··· GIVEN RECORDS ···
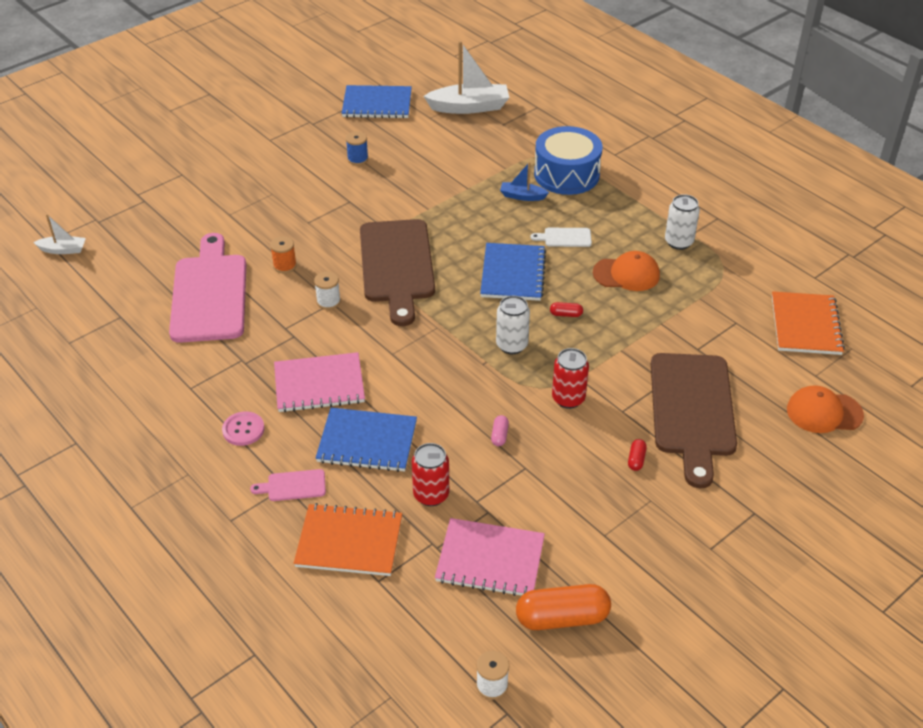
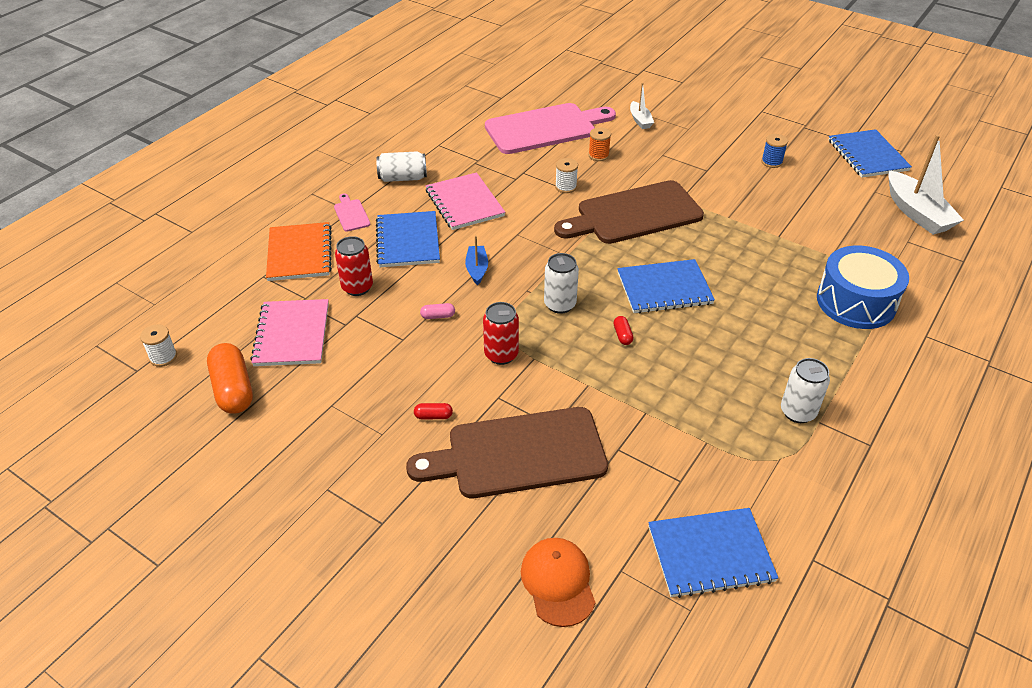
camera: 75 degrees right, 0 degrees up
white boat [33,214,86,254] -> white boat moved to [630,83,654,129]
pink button [222,411,265,446] -> white can [376,152,427,182]
blue boat [500,162,549,201] -> blue boat moved to [465,235,488,285]
white cutting board [530,228,592,247] -> none
orange cap [593,251,660,291] -> none
orange notebook [772,291,845,355] -> blue notebook [648,508,778,598]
···
TASK OBJECTIVE:
Gather each line in the entries above where the string "orange" is found.

FINISHED EXERCISE:
orange cap [593,251,660,291] -> none
orange notebook [772,291,845,355] -> blue notebook [648,508,778,598]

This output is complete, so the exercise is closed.